### [What you will do]
Exact copy, no pictures: set down every entry below as written.
[[ Data for the task open ]]
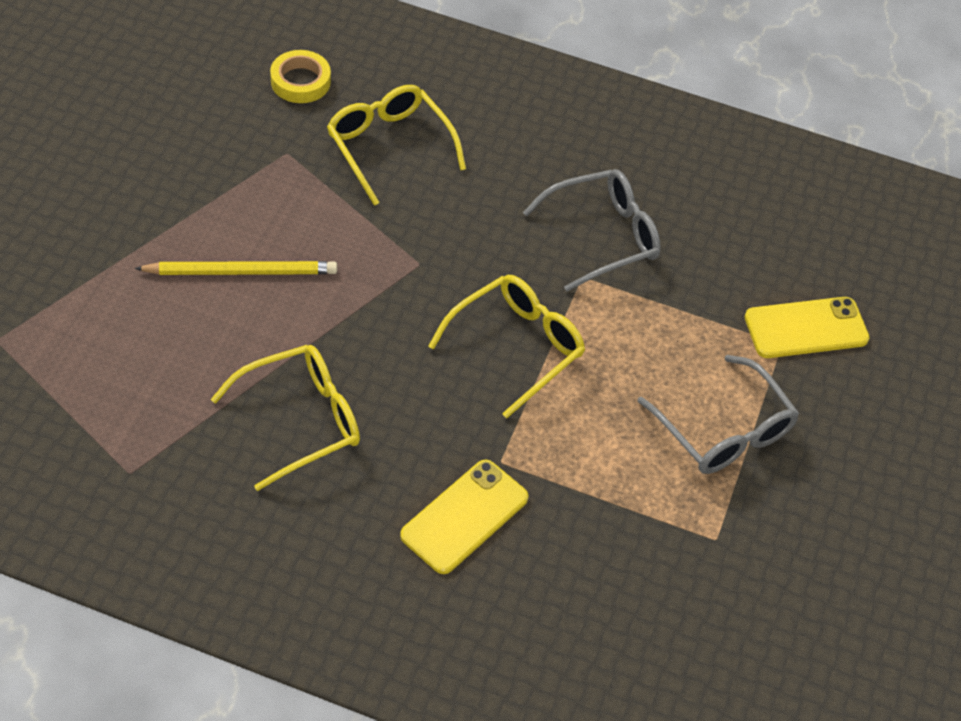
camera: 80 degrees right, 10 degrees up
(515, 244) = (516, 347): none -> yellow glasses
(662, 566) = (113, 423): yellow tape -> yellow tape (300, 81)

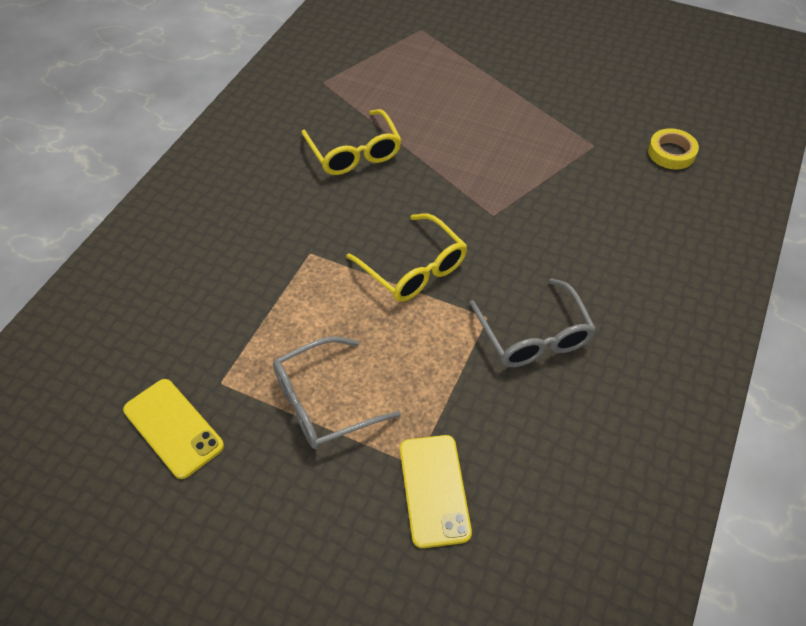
camera: 100 degrees right, 0 degrees up
(241, 272) = (479, 125): yellow pencil -> none
(389, 147) = (612, 201): yellow glasses -> none
(464, 516) = (267, 231): yellow phone -> yellow phone (173, 428)

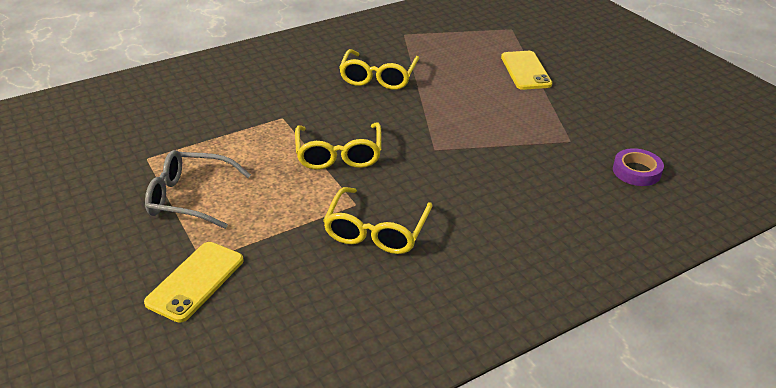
camera: 35 degrees right, 15 degrees down
(173, 428) = (94, 167): yellow phone -> yellow phone (525, 71)
(534, 336) = (376, 231): grey glasses -> yellow glasses
(671, 153) = (636, 171): yellow tape -> purple tape

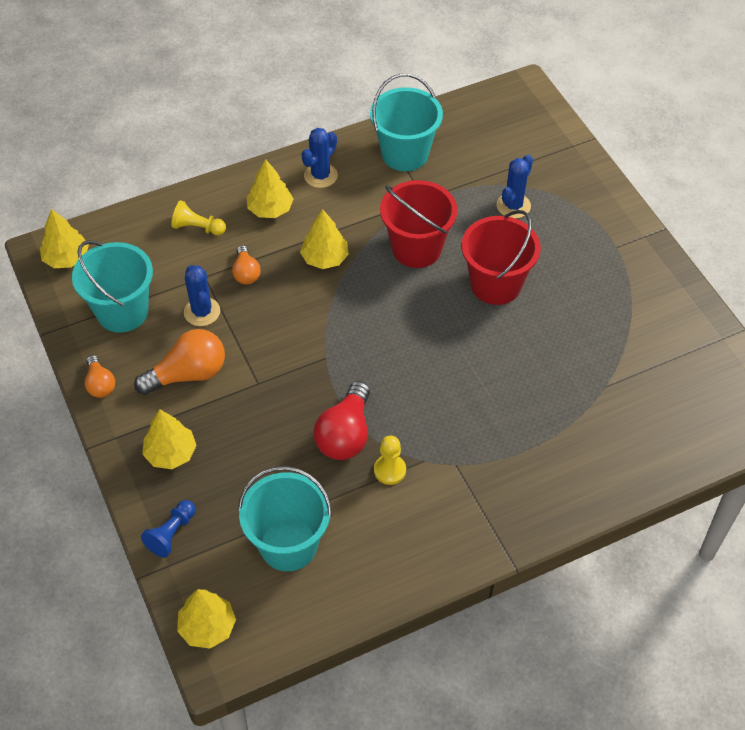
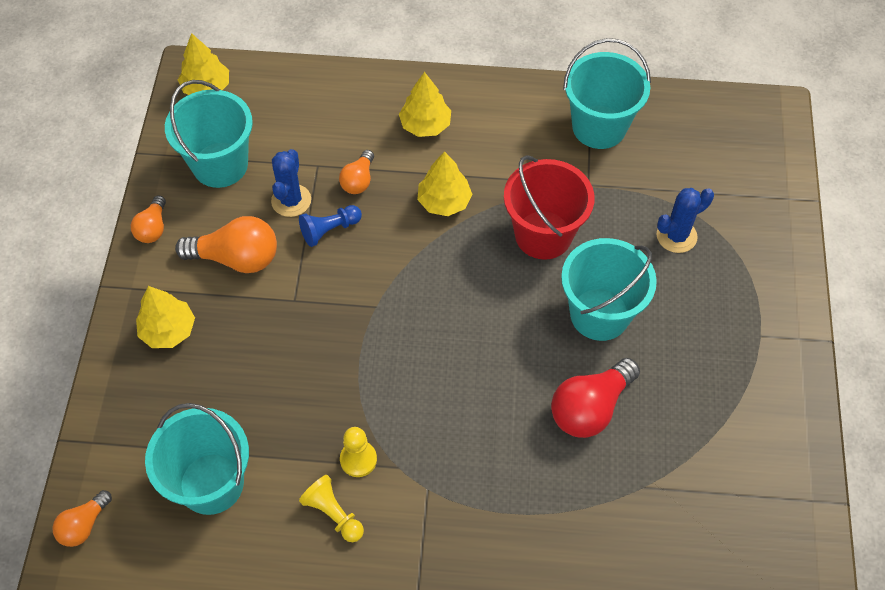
camera: 30 degrees right, 5 degrees up
(171, 533) = (115, 412): blue pawn -> blue pawn (329, 230)
(198, 228) = (344, 112): yellow pawn -> yellow pawn (333, 514)
(207, 627) = (84, 525): yellow tree -> orange light bulb
(320, 176) = (498, 112): blue cactus -> none
(345, 434) = (341, 398): red light bulb -> red light bulb (590, 408)
(496, 284) = (599, 314): red bucket -> turquoise bucket

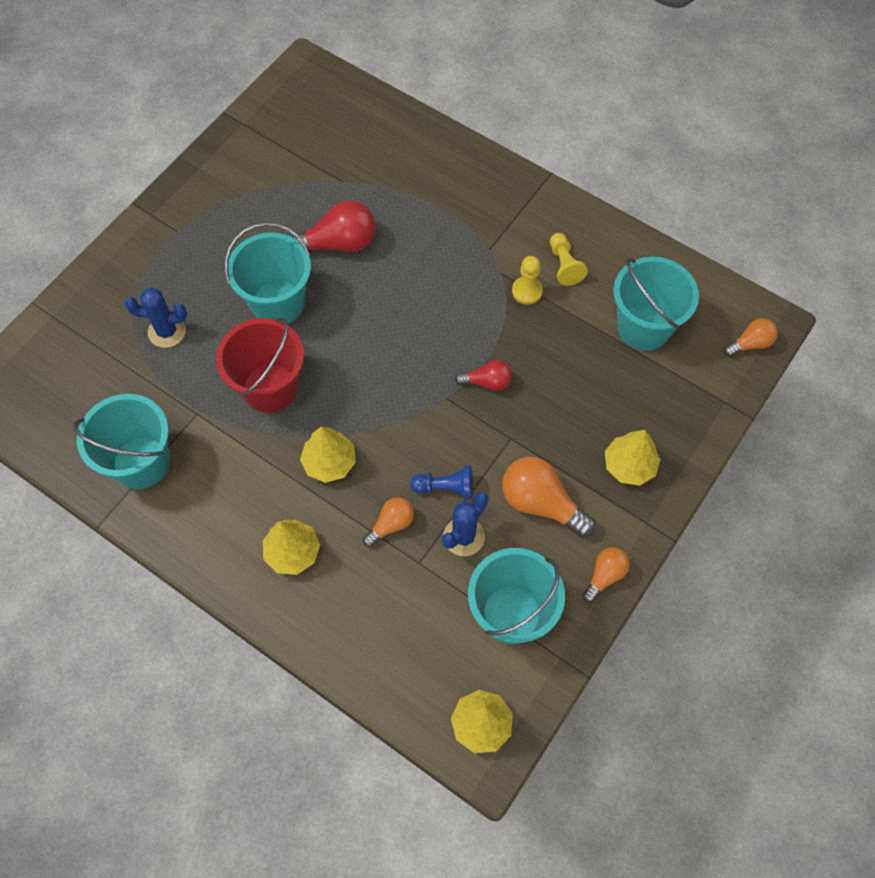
camera: 150 degrees left, 5 degrees up
(345, 340) = (487, 382): none -> red light bulb

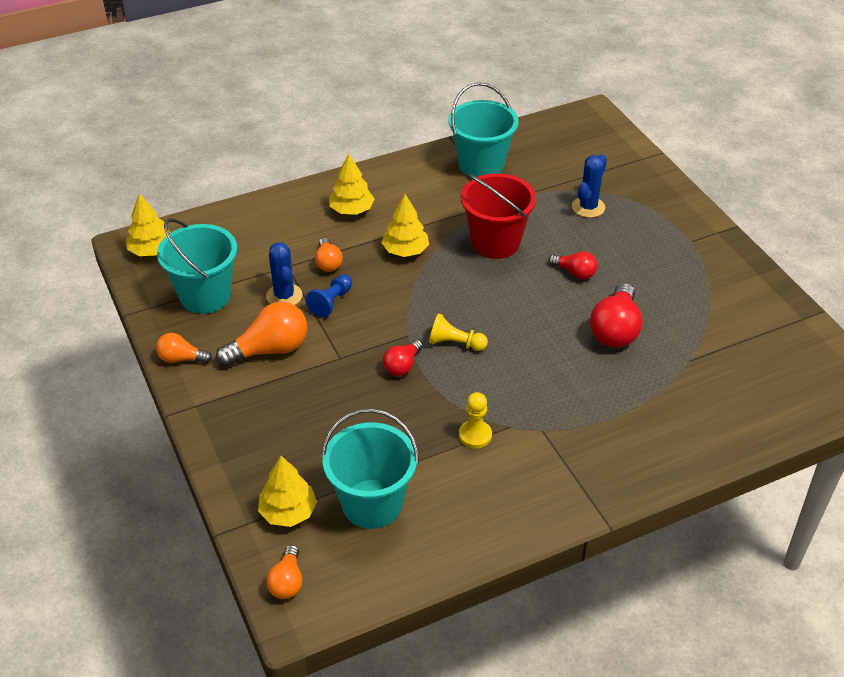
camera: 120 degrees right, 20 degrees down
(278, 303) = (574, 273): turquoise bucket -> red light bulb
(564, 265) = (485, 478): yellow pawn -> yellow pawn (455, 343)
(604, 576) = (181, 358): orange light bulb -> orange light bulb turned 120 degrees clockwise
(629, 465) = (251, 420): yellow tree -> yellow tree (288, 512)

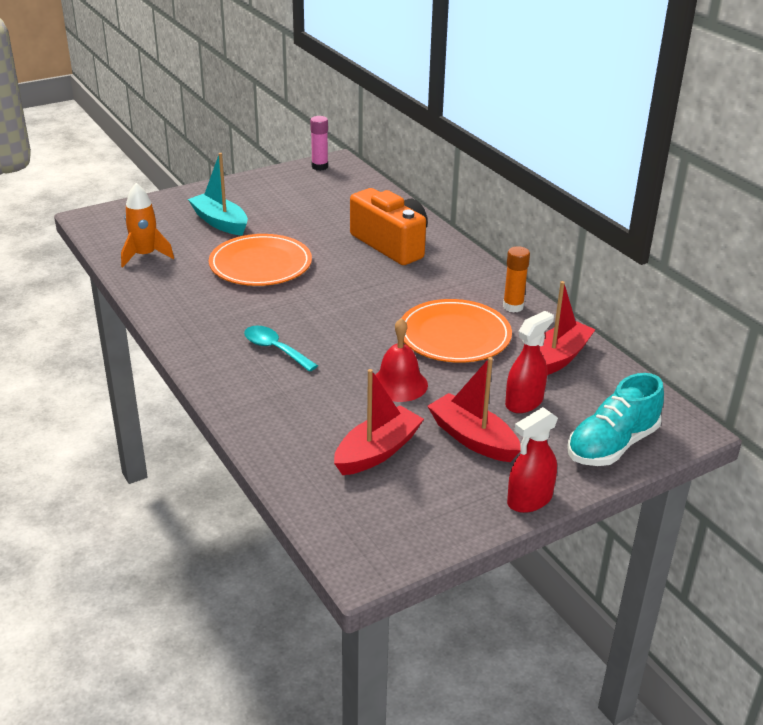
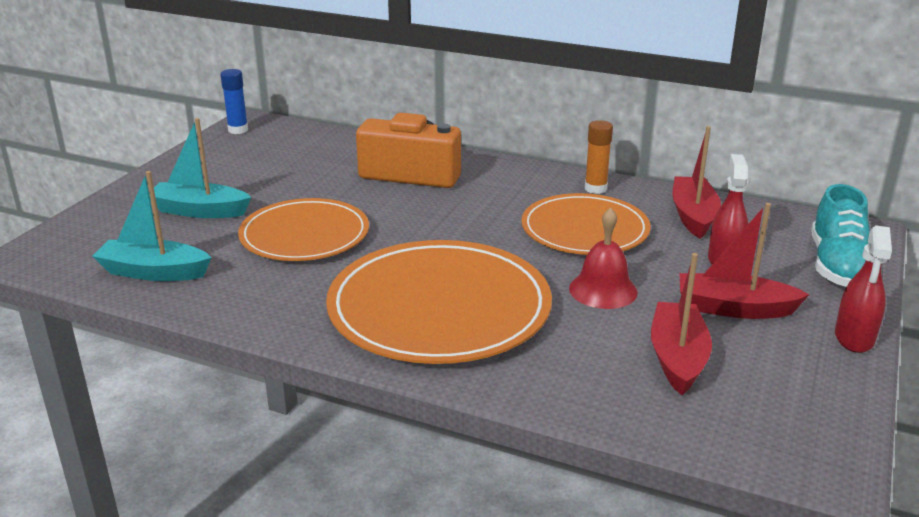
camera: 35 degrees left, 5 degrees down
(145, 255) = (154, 272): orange rocket -> turquoise boat
(275, 349) = (439, 308): turquoise spoon -> orange plate
(320, 167) = (238, 130): pink glue stick -> blue glue stick

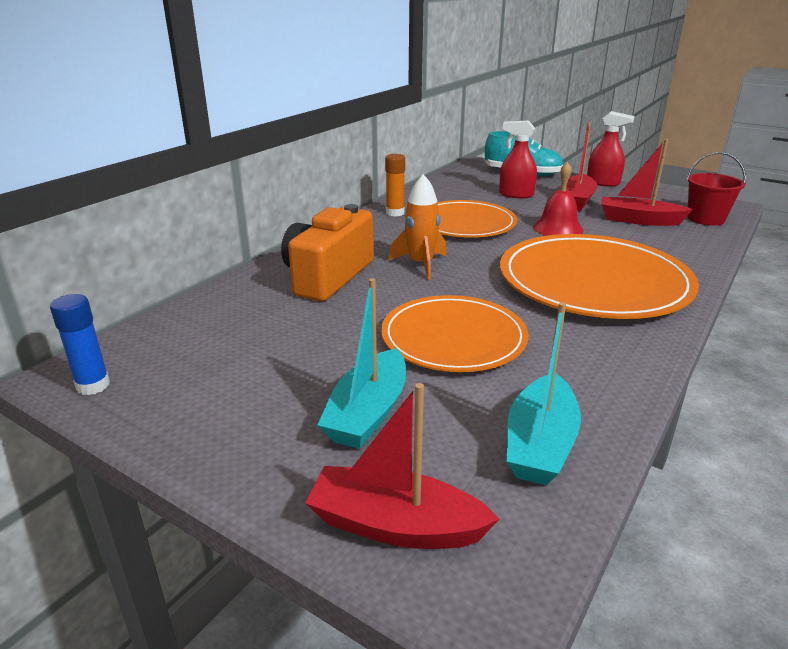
camera: 80 degrees left, 0 degrees up
(454, 212) = (421, 264): none -> orange rocket
(693, 216) = (450, 193): red boat -> red boat (395, 525)
(728, 427) = (705, 219): none -> red bucket

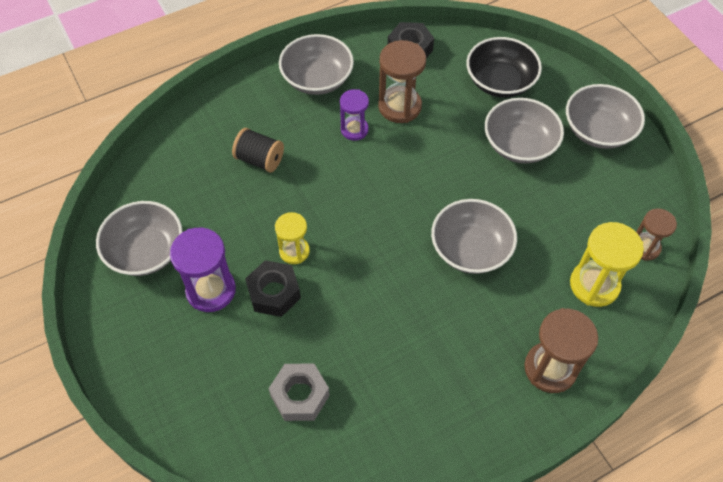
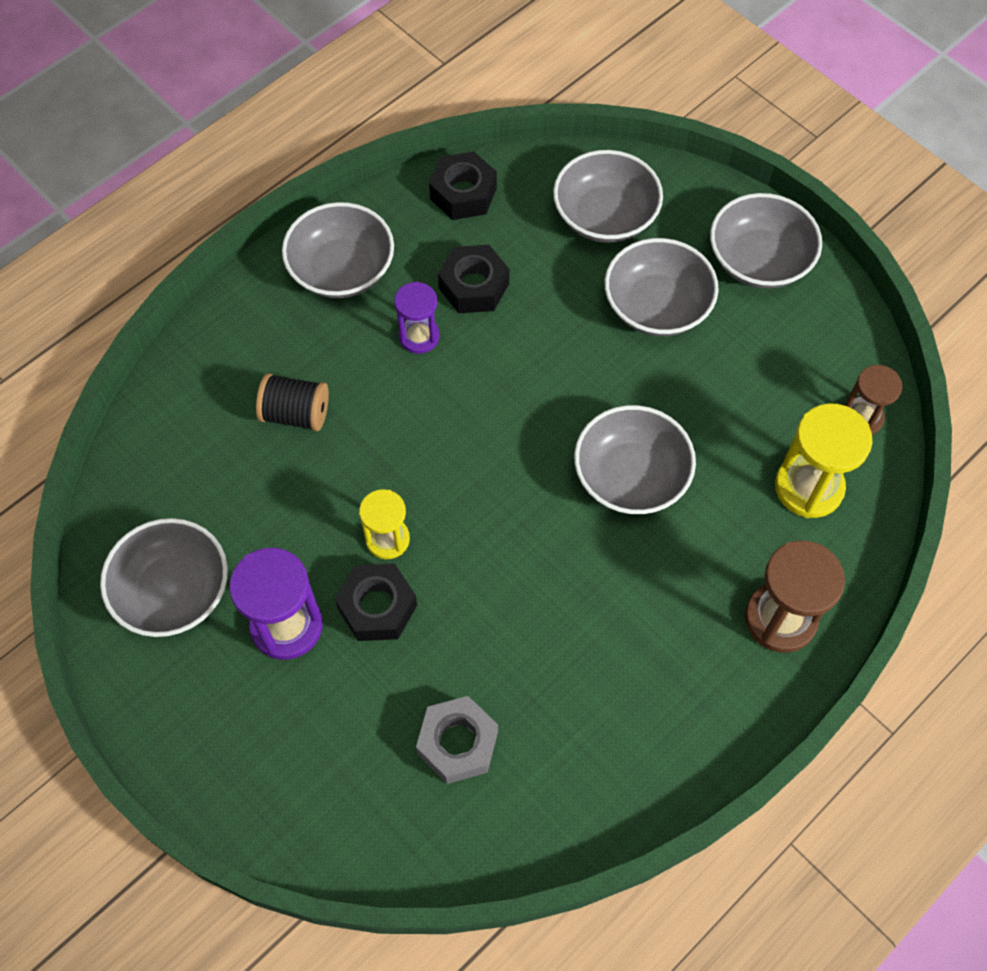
camera: 15 degrees left, 5 degrees up
(399, 106) = (473, 286): brown hourglass -> black nut
(500, 81) = (605, 216): black bowl -> grey bowl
[[ Data for the task closed ]]
### [Output below]
camera: 80 degrees right, 10 degrees up
(515, 244) = (516, 347): none -> yellow glasses
(662, 566) = (113, 423): yellow tape -> yellow tape (300, 81)

camera: 100 degrees right, 0 degrees up
(241, 272) = (479, 125): yellow pencil -> none
(389, 147) = (612, 201): yellow glasses -> none
(464, 516) = (267, 231): yellow phone -> yellow phone (173, 428)

camera: 35 degrees right, 15 degrees down
(173, 428) = (94, 167): yellow phone -> yellow phone (525, 71)
(534, 336) = (376, 231): grey glasses -> yellow glasses
(671, 153) = (636, 171): yellow tape -> purple tape

camera: 30 degrees right, 5 degrees up
(171, 533) = (115, 412): blue pawn -> blue pawn (329, 230)
(198, 228) = (344, 112): yellow pawn -> yellow pawn (333, 514)
(207, 627) = (84, 525): yellow tree -> orange light bulb
(320, 176) = (498, 112): blue cactus -> none
(345, 434) = (341, 398): red light bulb -> red light bulb (590, 408)
(496, 284) = (599, 314): red bucket -> turquoise bucket

camera: 150 degrees left, 5 degrees up
(345, 340) = (487, 382): none -> red light bulb

camera: 120 degrees right, 20 degrees down
(278, 303) = (574, 273): turquoise bucket -> red light bulb
(564, 265) = (485, 478): yellow pawn -> yellow pawn (455, 343)
(604, 576) = (181, 358): orange light bulb -> orange light bulb turned 120 degrees clockwise
(629, 465) = (251, 420): yellow tree -> yellow tree (288, 512)

camera: 35 degrees left, 5 degrees down
(145, 255) = (154, 272): orange rocket -> turquoise boat
(275, 349) = (439, 308): turquoise spoon -> orange plate
(320, 167) = (238, 130): pink glue stick -> blue glue stick

camera: 80 degrees left, 0 degrees up
(454, 212) = (421, 264): none -> orange rocket
(693, 216) = (450, 193): red boat -> red boat (395, 525)
(728, 427) = (705, 219): none -> red bucket

camera: 15 degrees left, 5 degrees up
(399, 106) = (473, 286): brown hourglass -> black nut
(500, 81) = (605, 216): black bowl -> grey bowl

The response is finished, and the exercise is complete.